§ EXERCISE DETAILS:
Should a line below contain the word "round", report it.

§ GIVEN DATA:

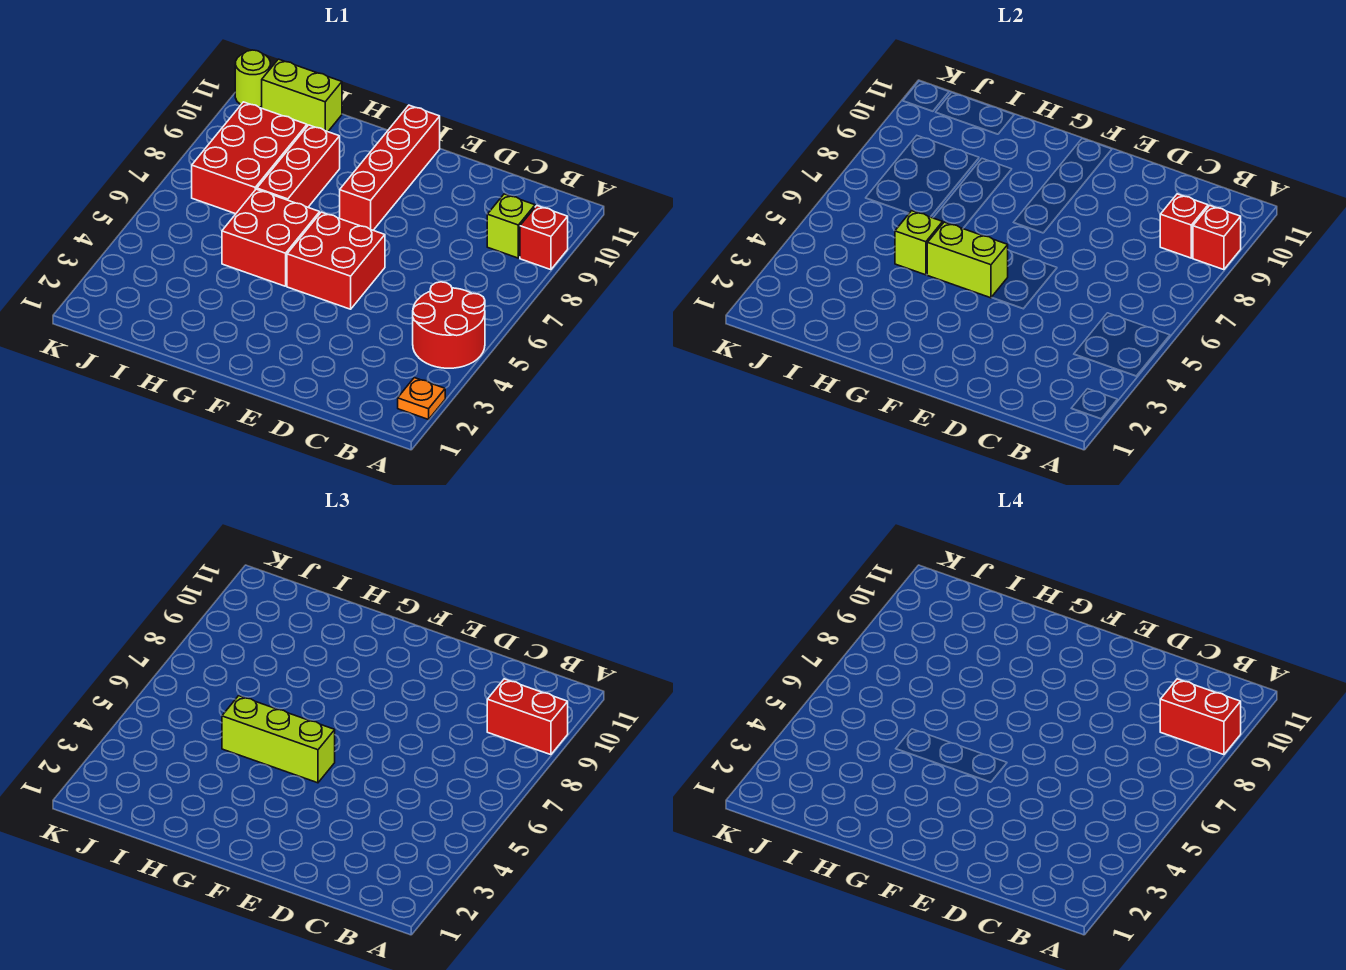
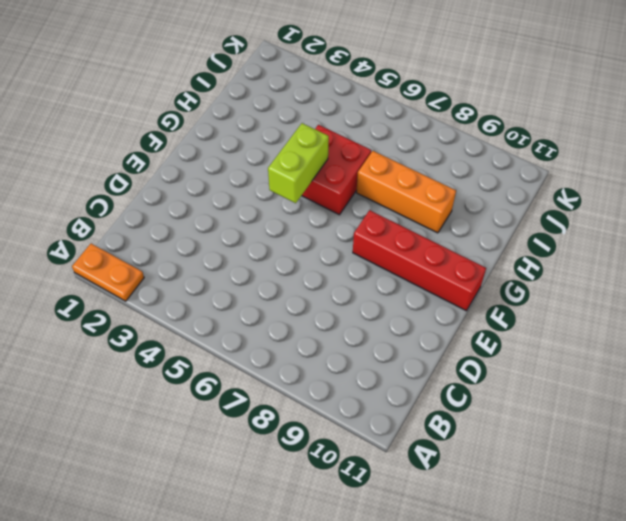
orange plate A1:A2 level 1 -> orange plate A2 level 1
orange brick H7:H9 level 1 -> red brick H7:H9 level 1
none -> red round brick A4:B5 level 1
none -> red brick A9 level 1
none -> lime brick B9 level 1

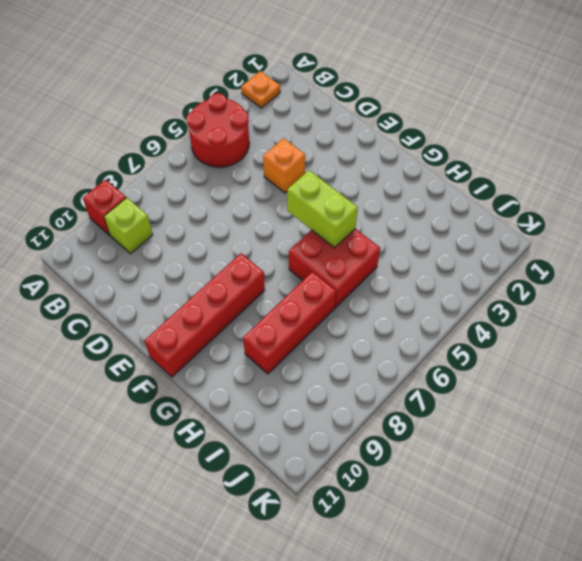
orange brick D4 level 1 -> none
none -> red brick E5:F6 level 1
none -> red brick I7:J9 level 1
none -> lime brick I11:J11 level 1

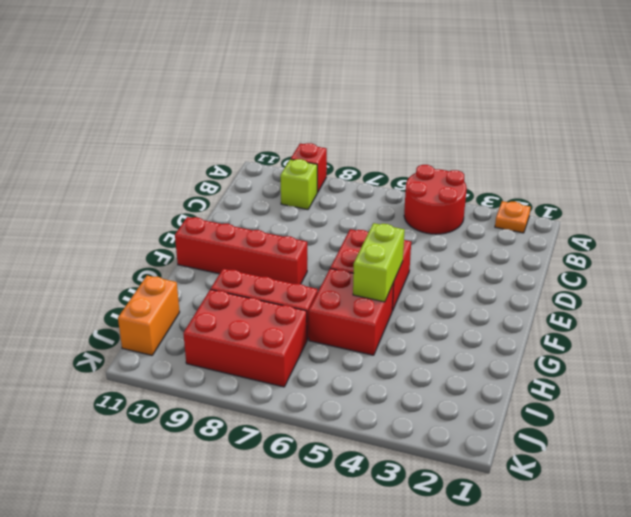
orange brick I11:J11 level 1 -> lime brick I11:J11 level 1
none -> lime round brick K11 level 1
none -> red brick A9 level 2
none -> red brick B9 level 2

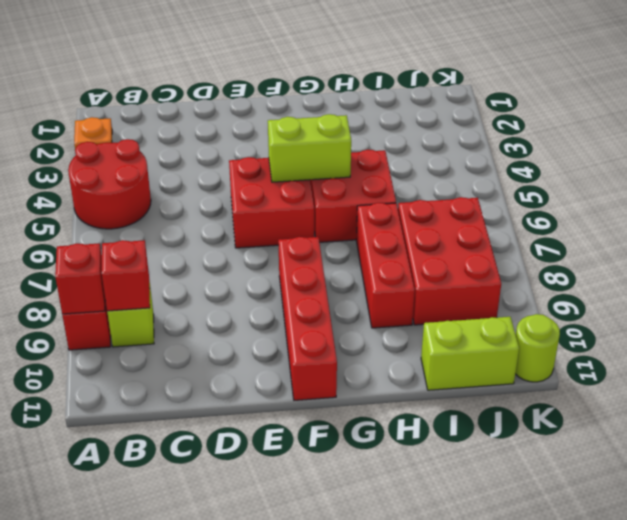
none -> lime brick H5 level 2
none -> red brick A9:B9 level 3
none -> lime brick F5:H5 level 3

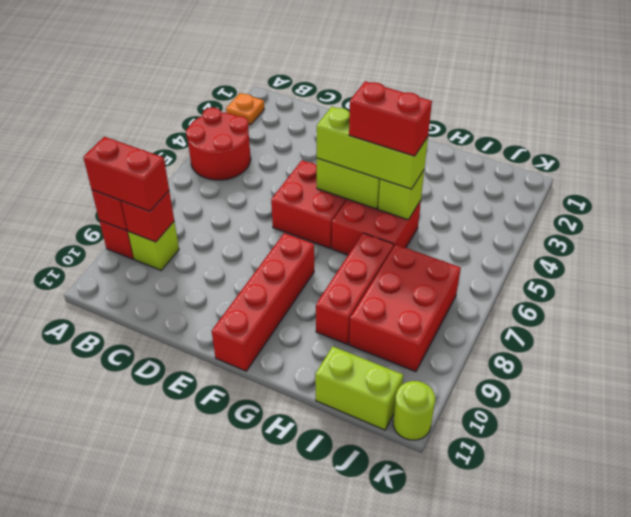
red brick G5:H5 level 4 -> red brick A9:B9 level 4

§ WRITTEN SOLUTION:
none -> red round brick A4:B5 level 1
none -> lime round brick K11 level 1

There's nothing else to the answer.